### Task objective
Every line between the one containing "[(410,19),(412,0),(392,0),(389,16),(410,19)]" and the last line of the data, both included, is to be set down exactly, and pictures are to be omitted.

^^^^^^^^

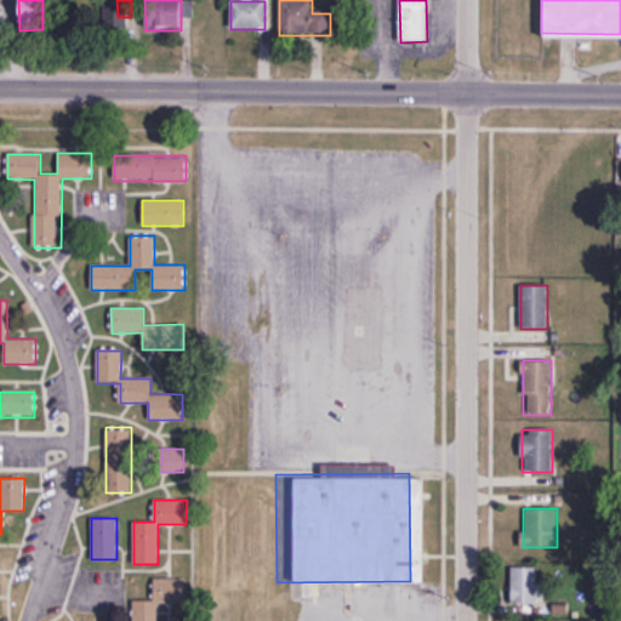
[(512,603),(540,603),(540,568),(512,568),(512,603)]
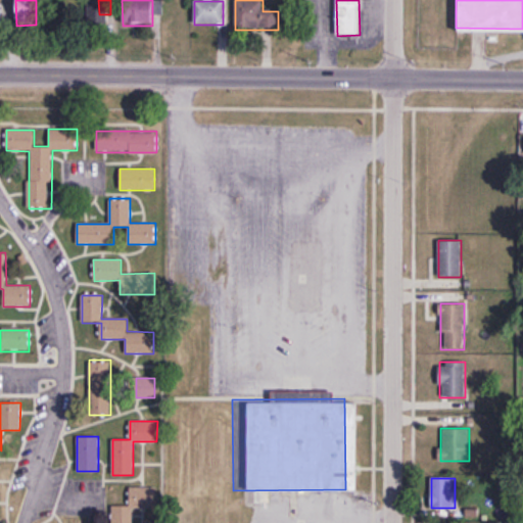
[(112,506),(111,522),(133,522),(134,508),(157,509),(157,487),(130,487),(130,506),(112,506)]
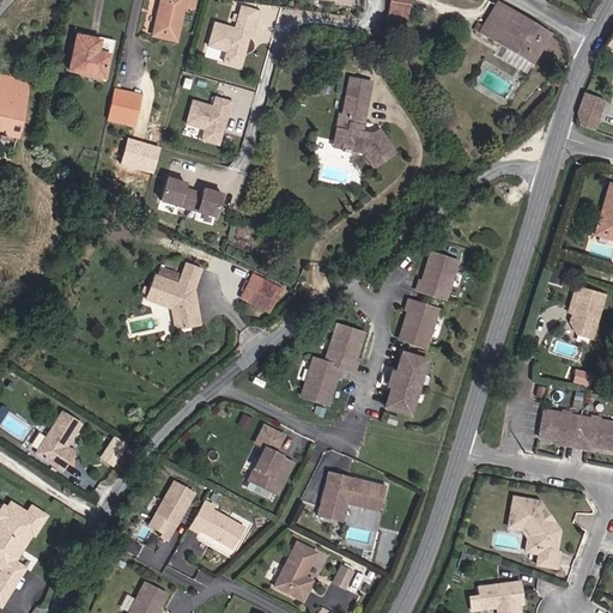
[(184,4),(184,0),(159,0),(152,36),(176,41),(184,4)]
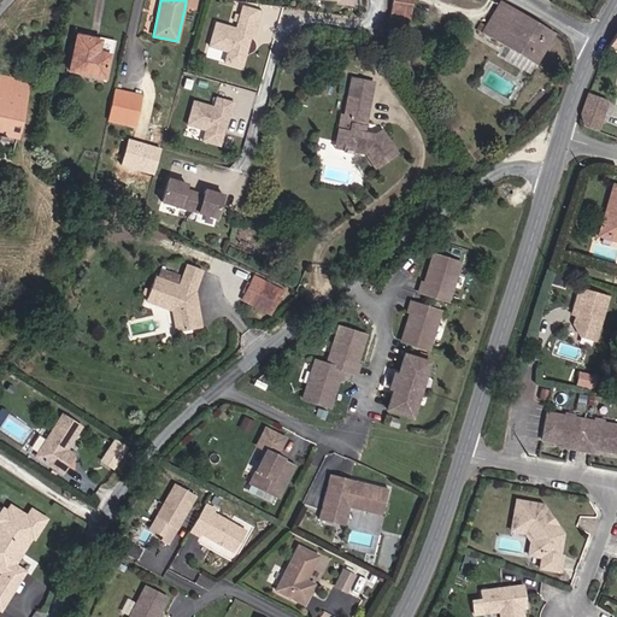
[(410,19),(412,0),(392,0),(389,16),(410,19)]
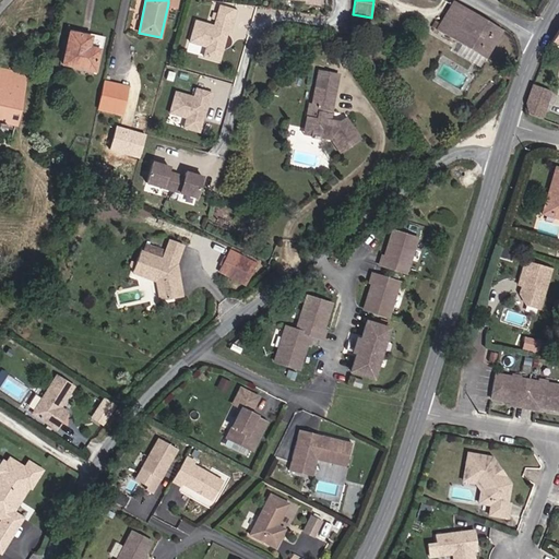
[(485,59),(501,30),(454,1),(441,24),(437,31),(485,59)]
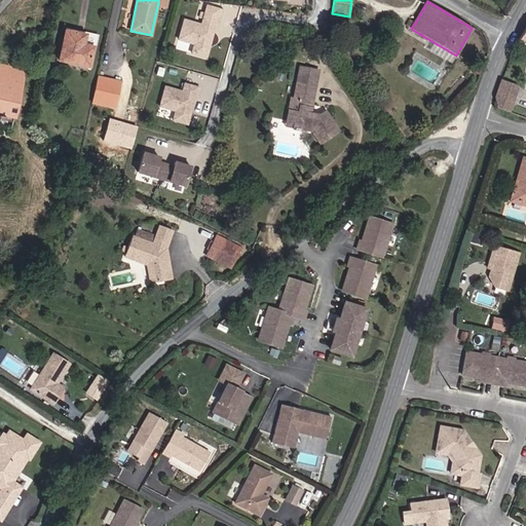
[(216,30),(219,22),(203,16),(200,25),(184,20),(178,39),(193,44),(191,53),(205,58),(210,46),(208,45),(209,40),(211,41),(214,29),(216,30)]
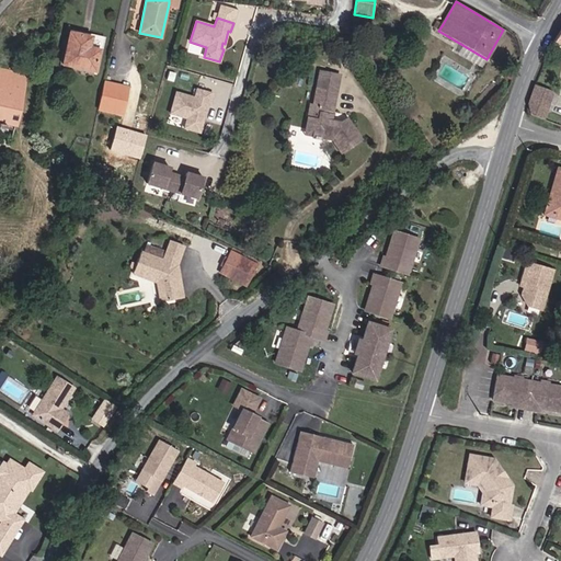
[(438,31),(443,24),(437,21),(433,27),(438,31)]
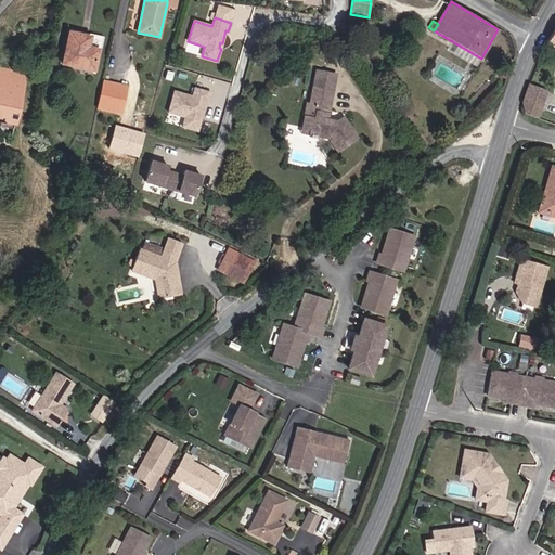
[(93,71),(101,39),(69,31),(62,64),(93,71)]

^^^^^^^^

### Result of this task
[(410,19),(412,0),(392,0),(389,16),(410,19)]
[(485,59),(501,30),(454,1),(441,24),(437,31),(485,59)]
[(216,30),(219,22),(203,16),(200,25),(184,20),(178,39),(193,44),(191,53),(205,58),(210,46),(208,45),(209,40),(211,41),(214,29),(216,30)]
[(438,31),(443,24),(437,21),(433,27),(438,31)]
[(93,71),(101,39),(69,31),(62,64),(93,71)]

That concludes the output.